- _What this task involves_:
Only the lines from the one containing "J3 pin 2: N_9 -> N_6" through the last line below should be written out, exactly and with both ends kept.

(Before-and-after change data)

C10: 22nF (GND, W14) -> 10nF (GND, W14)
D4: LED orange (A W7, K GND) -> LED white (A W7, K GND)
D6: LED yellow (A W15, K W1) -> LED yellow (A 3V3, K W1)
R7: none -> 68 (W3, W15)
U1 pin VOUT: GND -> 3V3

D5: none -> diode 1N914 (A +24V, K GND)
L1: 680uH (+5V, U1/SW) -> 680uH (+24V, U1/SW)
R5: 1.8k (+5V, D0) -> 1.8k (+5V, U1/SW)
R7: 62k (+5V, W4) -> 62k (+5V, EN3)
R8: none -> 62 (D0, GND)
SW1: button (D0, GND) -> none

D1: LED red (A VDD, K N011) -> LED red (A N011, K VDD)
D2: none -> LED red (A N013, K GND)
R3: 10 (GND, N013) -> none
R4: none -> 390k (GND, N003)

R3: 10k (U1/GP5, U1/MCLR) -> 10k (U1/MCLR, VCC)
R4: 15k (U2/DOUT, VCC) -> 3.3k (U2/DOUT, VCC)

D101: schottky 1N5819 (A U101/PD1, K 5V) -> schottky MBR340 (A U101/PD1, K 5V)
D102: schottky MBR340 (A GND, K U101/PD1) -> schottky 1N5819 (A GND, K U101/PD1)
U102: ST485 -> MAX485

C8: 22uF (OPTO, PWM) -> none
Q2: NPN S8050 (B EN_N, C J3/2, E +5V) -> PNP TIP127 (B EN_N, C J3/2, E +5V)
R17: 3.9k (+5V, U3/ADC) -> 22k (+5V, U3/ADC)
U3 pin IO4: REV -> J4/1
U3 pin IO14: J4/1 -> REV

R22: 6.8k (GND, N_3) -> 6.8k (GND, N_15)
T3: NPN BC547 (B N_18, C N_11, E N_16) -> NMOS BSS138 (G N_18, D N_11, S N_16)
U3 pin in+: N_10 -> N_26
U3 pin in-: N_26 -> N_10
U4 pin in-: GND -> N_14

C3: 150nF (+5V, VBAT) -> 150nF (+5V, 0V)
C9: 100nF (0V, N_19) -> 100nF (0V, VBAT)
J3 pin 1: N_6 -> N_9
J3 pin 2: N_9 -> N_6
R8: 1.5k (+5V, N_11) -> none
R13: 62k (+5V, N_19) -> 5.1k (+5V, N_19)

- _Result of the exercise_:
J3 pin 2: N_9 -> N_6
R8: 1.5k (+5V, N_11) -> none
R13: 62k (+5V, N_19) -> 5.1k (+5V, N_19)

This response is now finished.